About this task
Reproduce the listing below word for word.

Data records

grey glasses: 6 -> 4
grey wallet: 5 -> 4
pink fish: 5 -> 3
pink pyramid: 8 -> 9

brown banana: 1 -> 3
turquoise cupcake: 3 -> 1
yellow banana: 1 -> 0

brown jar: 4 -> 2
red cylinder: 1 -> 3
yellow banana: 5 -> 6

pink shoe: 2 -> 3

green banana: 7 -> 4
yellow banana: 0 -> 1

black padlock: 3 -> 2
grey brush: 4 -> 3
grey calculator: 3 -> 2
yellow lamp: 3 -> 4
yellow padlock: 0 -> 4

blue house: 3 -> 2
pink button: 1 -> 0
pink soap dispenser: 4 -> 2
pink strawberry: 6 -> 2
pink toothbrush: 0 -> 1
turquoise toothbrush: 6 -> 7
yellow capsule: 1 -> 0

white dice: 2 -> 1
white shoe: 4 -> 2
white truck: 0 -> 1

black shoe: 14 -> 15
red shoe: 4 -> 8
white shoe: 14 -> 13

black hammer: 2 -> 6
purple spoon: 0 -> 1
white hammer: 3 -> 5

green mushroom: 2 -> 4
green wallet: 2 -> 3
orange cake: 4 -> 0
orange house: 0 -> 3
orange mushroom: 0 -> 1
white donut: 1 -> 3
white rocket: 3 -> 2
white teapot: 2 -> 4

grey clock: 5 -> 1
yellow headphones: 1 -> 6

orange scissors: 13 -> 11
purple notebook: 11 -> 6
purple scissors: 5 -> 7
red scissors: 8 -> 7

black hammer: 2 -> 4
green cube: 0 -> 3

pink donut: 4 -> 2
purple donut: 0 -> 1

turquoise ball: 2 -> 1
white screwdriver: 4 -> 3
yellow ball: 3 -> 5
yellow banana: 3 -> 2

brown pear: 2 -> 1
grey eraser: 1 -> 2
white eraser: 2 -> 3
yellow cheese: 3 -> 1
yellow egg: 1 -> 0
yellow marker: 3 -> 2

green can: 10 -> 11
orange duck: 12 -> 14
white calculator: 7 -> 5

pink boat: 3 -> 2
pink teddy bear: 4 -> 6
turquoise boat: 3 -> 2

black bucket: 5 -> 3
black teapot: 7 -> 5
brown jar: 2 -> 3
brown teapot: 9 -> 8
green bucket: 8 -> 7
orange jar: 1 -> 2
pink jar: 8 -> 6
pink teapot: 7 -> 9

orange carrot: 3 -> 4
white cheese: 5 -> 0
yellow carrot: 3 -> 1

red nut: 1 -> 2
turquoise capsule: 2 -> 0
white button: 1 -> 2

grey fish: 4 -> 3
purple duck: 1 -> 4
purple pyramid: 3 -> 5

Reply
grey glasses: 6 -> 4
grey wallet: 5 -> 4
pink fish: 5 -> 3
pink pyramid: 8 -> 9

brown banana: 1 -> 3
turquoise cupcake: 3 -> 1
yellow banana: 1 -> 0

brown jar: 4 -> 2
red cylinder: 1 -> 3
yellow banana: 5 -> 6

pink shoe: 2 -> 3

green banana: 7 -> 4
yellow banana: 0 -> 1

black padlock: 3 -> 2
grey brush: 4 -> 3
grey calculator: 3 -> 2
yellow lamp: 3 -> 4
yellow padlock: 0 -> 4

blue house: 3 -> 2
pink button: 1 -> 0
pink soap dispenser: 4 -> 2
pink strawberry: 6 -> 2
pink toothbrush: 0 -> 1
turquoise toothbrush: 6 -> 7
yellow capsule: 1 -> 0

white dice: 2 -> 1
white shoe: 4 -> 2
white truck: 0 -> 1

black shoe: 14 -> 15
red shoe: 4 -> 8
white shoe: 14 -> 13

black hammer: 2 -> 6
purple spoon: 0 -> 1
white hammer: 3 -> 5

green mushroom: 2 -> 4
green wallet: 2 -> 3
orange cake: 4 -> 0
orange house: 0 -> 3
orange mushroom: 0 -> 1
white donut: 1 -> 3
white rocket: 3 -> 2
white teapot: 2 -> 4

grey clock: 5 -> 1
yellow headphones: 1 -> 6

orange scissors: 13 -> 11
purple notebook: 11 -> 6
purple scissors: 5 -> 7
red scissors: 8 -> 7

black hammer: 2 -> 4
green cube: 0 -> 3

pink donut: 4 -> 2
purple donut: 0 -> 1

turquoise ball: 2 -> 1
white screwdriver: 4 -> 3
yellow ball: 3 -> 5
yellow banana: 3 -> 2

brown pear: 2 -> 1
grey eraser: 1 -> 2
white eraser: 2 -> 3
yellow cheese: 3 -> 1
yellow egg: 1 -> 0
yellow marker: 3 -> 2

green can: 10 -> 11
orange duck: 12 -> 14
white calculator: 7 -> 5

pink boat: 3 -> 2
pink teddy bear: 4 -> 6
turquoise boat: 3 -> 2

black bucket: 5 -> 3
black teapot: 7 -> 5
brown jar: 2 -> 3
brown teapot: 9 -> 8
green bucket: 8 -> 7
orange jar: 1 -> 2
pink jar: 8 -> 6
pink teapot: 7 -> 9

orange carrot: 3 -> 4
white cheese: 5 -> 0
yellow carrot: 3 -> 1

red nut: 1 -> 2
turquoise capsule: 2 -> 0
white button: 1 -> 2

grey fish: 4 -> 3
purple duck: 1 -> 4
purple pyramid: 3 -> 5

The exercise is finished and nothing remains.